Given records:
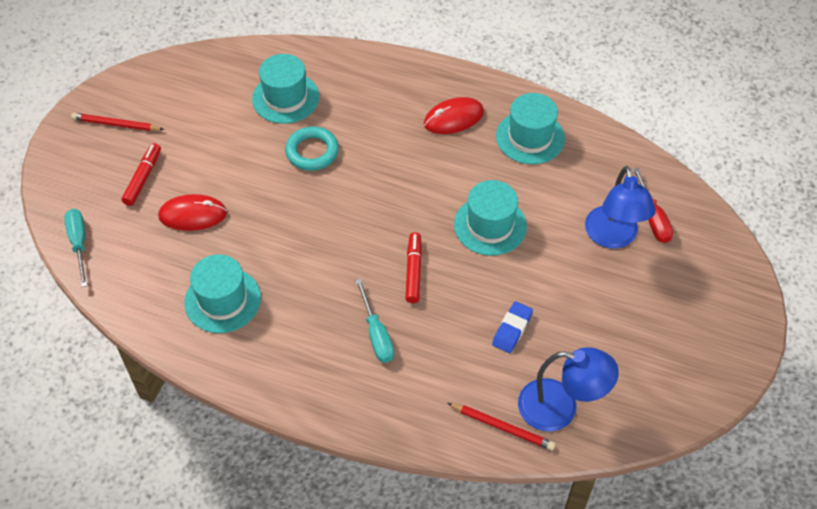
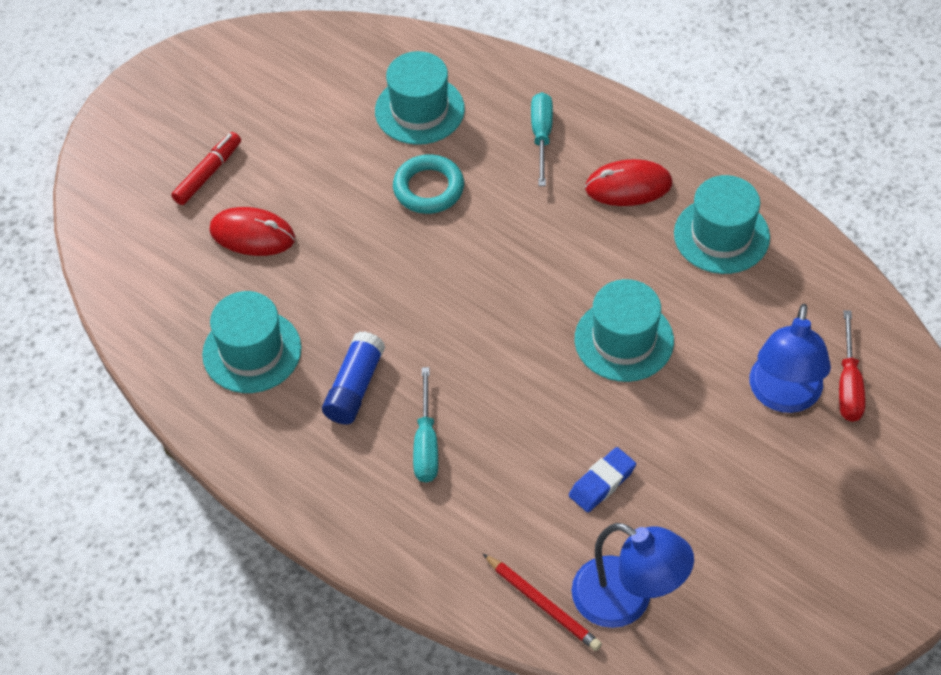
camera: 20 degrees right, 0 degrees up
(79, 244) = (105, 238): turquoise screwdriver -> turquoise screwdriver (541, 136)
(116, 124) = (198, 97): red pencil -> none
(309, 307) = (354, 387): none -> blue glue stick
(413, 271) = (502, 375): red marker -> none

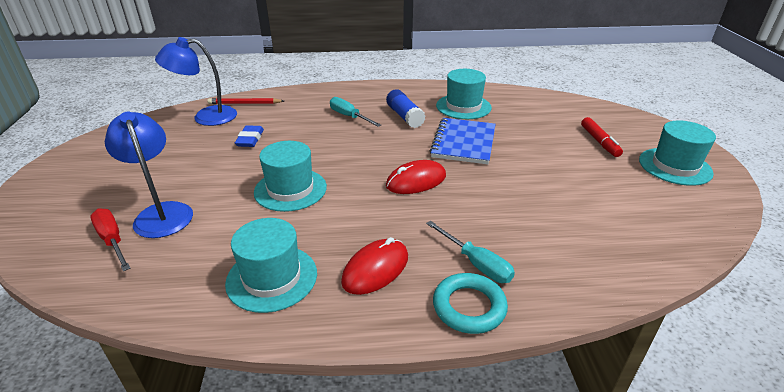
camera: 135 degrees right, 20 degrees down
(252, 234) = (535, 134): red mouse -> red mouse (416, 181)
(353, 280) = (463, 143): none -> blue notebook
(419, 110) = (571, 229): turquoise hat -> turquoise hat (675, 166)
(428, 188) = (494, 194): turquoise ring -> turquoise ring (469, 307)

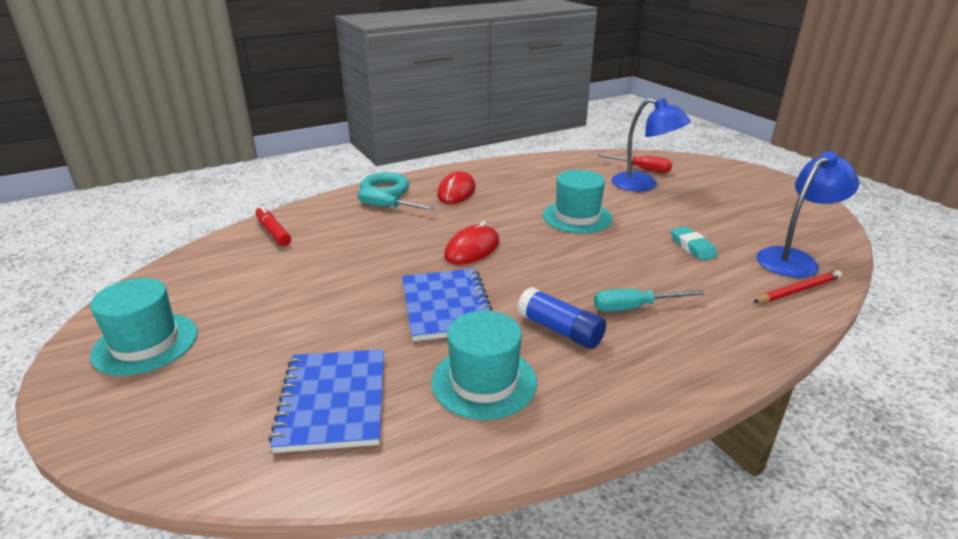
camera: 155 degrees right, 5 degrees down
(250, 139) = (692, 247): blue eraser -> turquoise eraser
(272, 278) = (517, 176): turquoise hat -> none
(349, 116) = (634, 307): turquoise screwdriver -> turquoise screwdriver turned 150 degrees clockwise
(542, 115) = (333, 401): none -> blue notebook
(599, 141) = (243, 362): red marker -> red marker (273, 232)

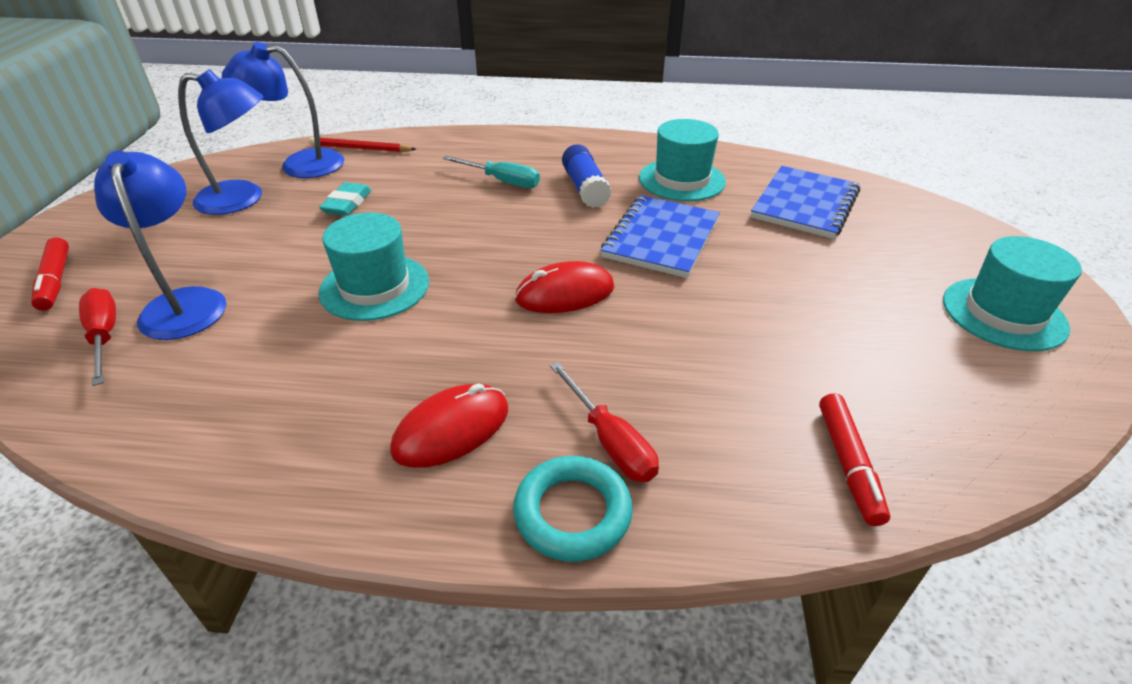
camera: 145 degrees left, 10 degrees up
(387, 207) = (610, 441): turquoise screwdriver -> red screwdriver
(714, 173) = (56, 281): none -> red marker
(753, 226) = (243, 199): none -> blue lamp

What to produce: All of the entries above should be copied exactly, with the images left out.

Expected answer:
camera: 20 degrees right, 0 degrees up
(79, 244) = (105, 238): turquoise screwdriver -> turquoise screwdriver (541, 136)
(116, 124) = (198, 97): red pencil -> none
(309, 307) = (354, 387): none -> blue glue stick
(413, 271) = (502, 375): red marker -> none

camera: 135 degrees right, 20 degrees down
(252, 234) = (535, 134): red mouse -> red mouse (416, 181)
(353, 280) = (463, 143): none -> blue notebook
(419, 110) = (571, 229): turquoise hat -> turquoise hat (675, 166)
(428, 188) = (494, 194): turquoise ring -> turquoise ring (469, 307)

camera: 155 degrees right, 5 degrees down
(250, 139) = (692, 247): blue eraser -> turquoise eraser
(272, 278) = (517, 176): turquoise hat -> none
(349, 116) = (634, 307): turquoise screwdriver -> turquoise screwdriver turned 150 degrees clockwise
(542, 115) = (333, 401): none -> blue notebook
(599, 141) = (243, 362): red marker -> red marker (273, 232)

camera: 145 degrees left, 10 degrees up
(387, 207) = (610, 441): turquoise screwdriver -> red screwdriver
(714, 173) = (56, 281): none -> red marker
(753, 226) = (243, 199): none -> blue lamp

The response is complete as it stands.